Extracted data section start

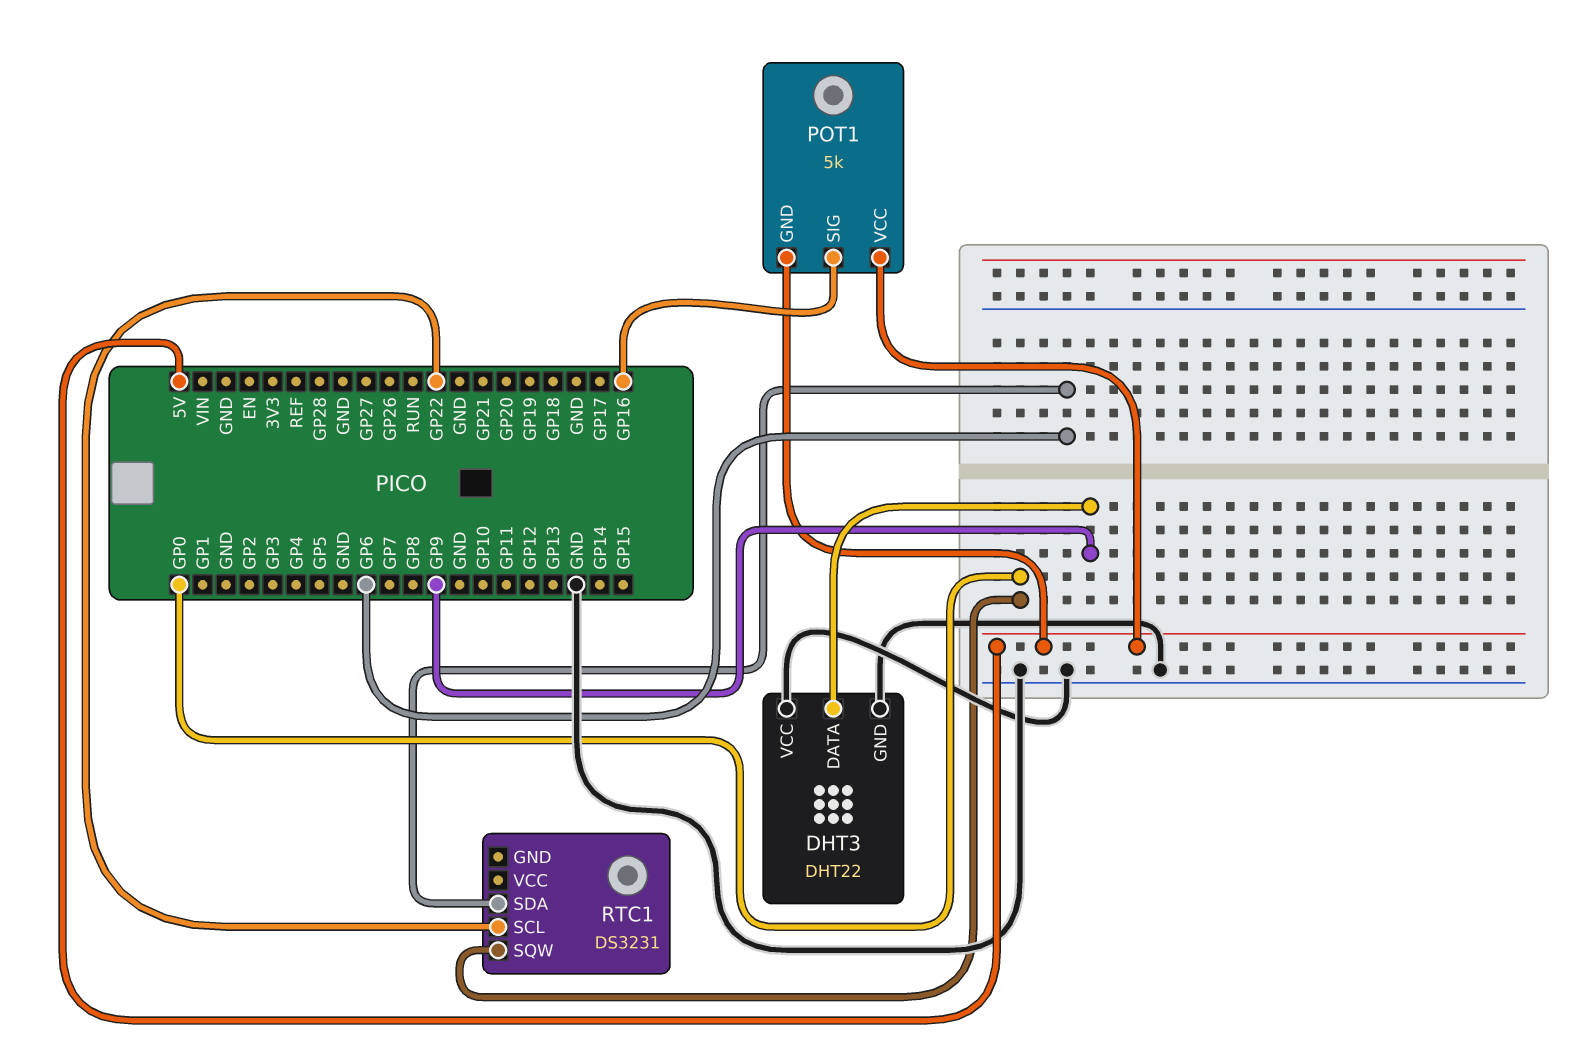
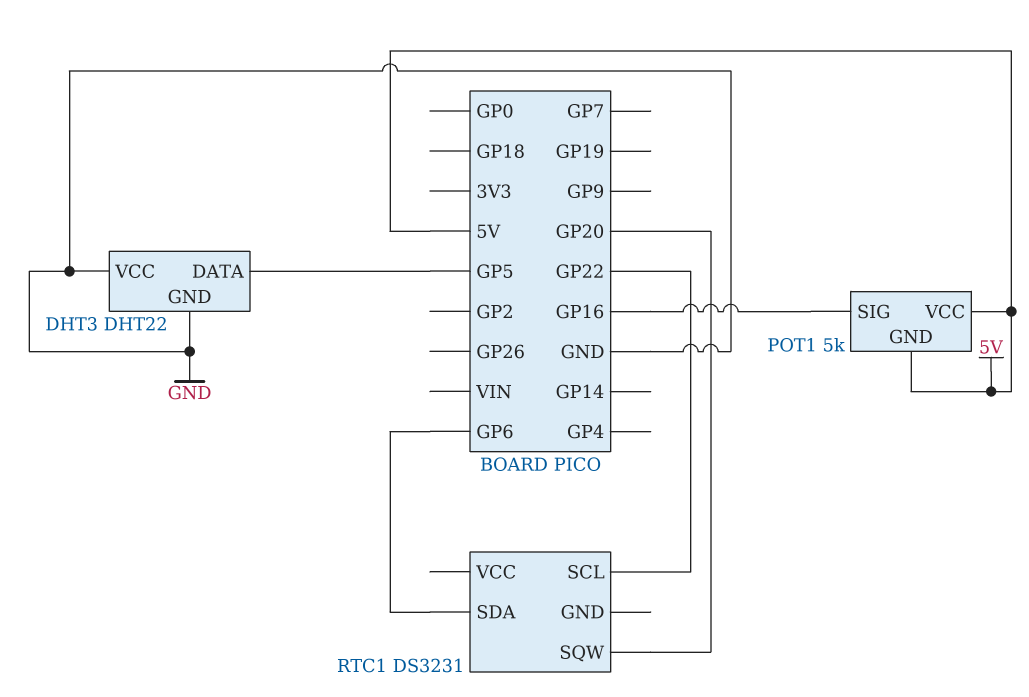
DHT3 pin DATA: GP9 -> GP5
RTC1 pin SQW: GP0 -> GP20

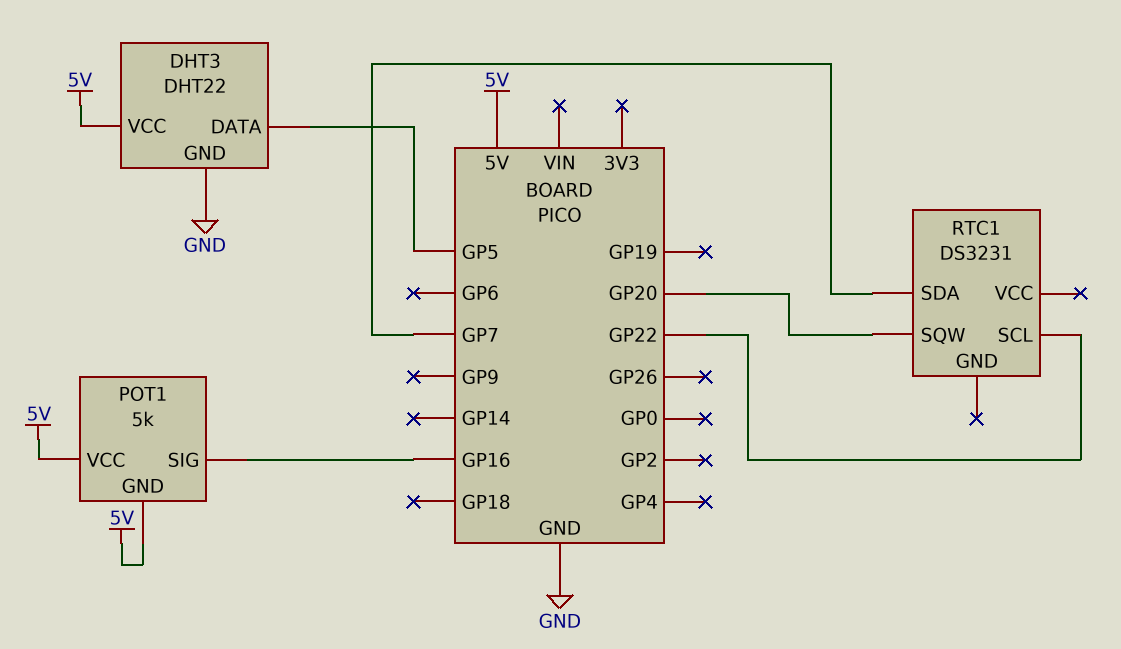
DHT3 pin VCC: GND -> 5V
RTC1 pin SDA: GP6 -> GP7

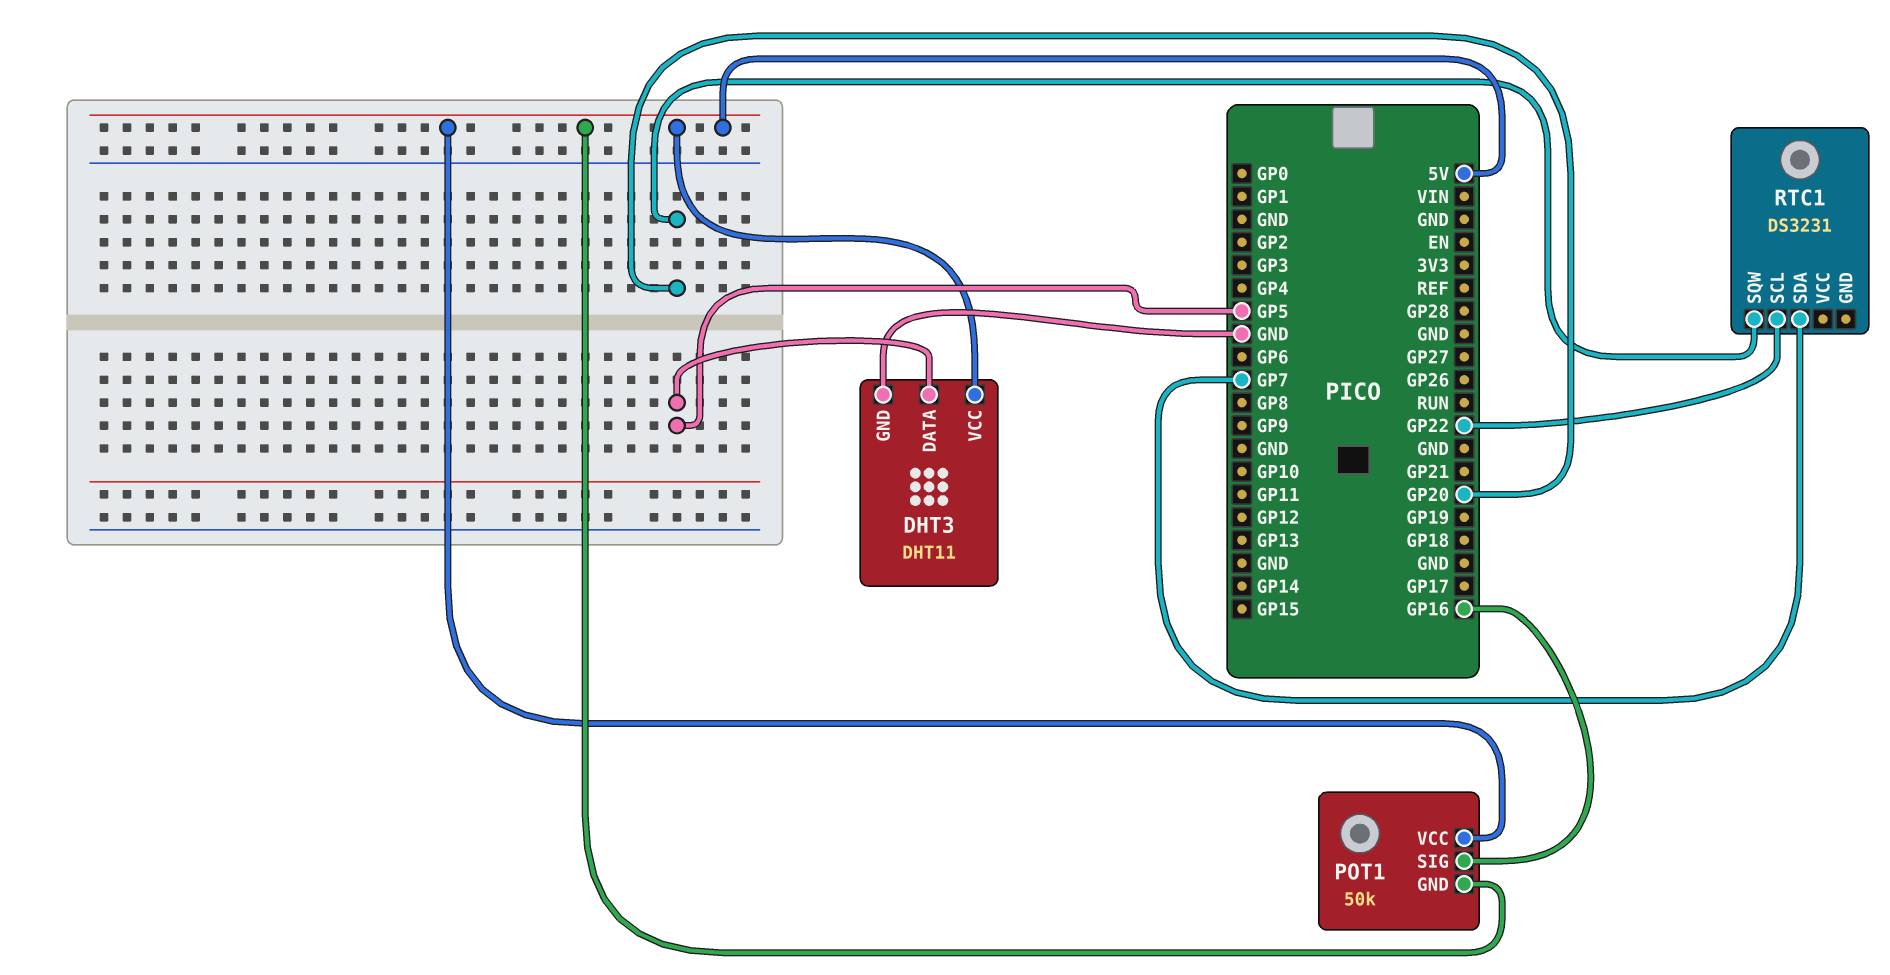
DHT3: DHT22 -> DHT11
POT1: 5k -> 50k

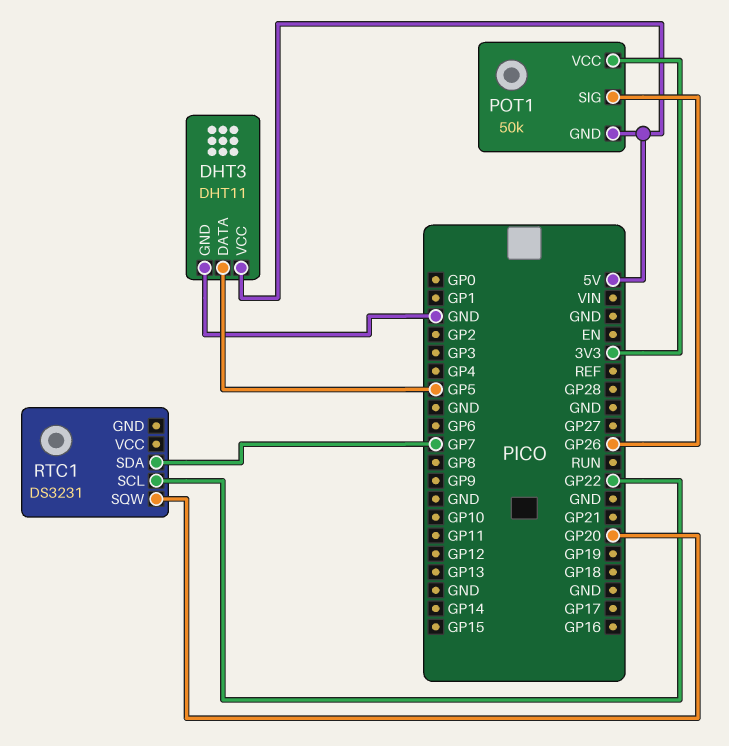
POT1 pin SIG: GP16 -> GP26
POT1 pin VCC: 5V -> 3V3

Extracted data section end

* Problem description: Give back every record above word for word; the pictures have no place in it.

* The answer:
DHT3 pin DATA: GP9 -> GP5
RTC1 pin SQW: GP0 -> GP20

DHT3 pin VCC: GND -> 5V
RTC1 pin SDA: GP6 -> GP7

DHT3: DHT22 -> DHT11
POT1: 5k -> 50k

POT1 pin SIG: GP16 -> GP26
POT1 pin VCC: 5V -> 3V3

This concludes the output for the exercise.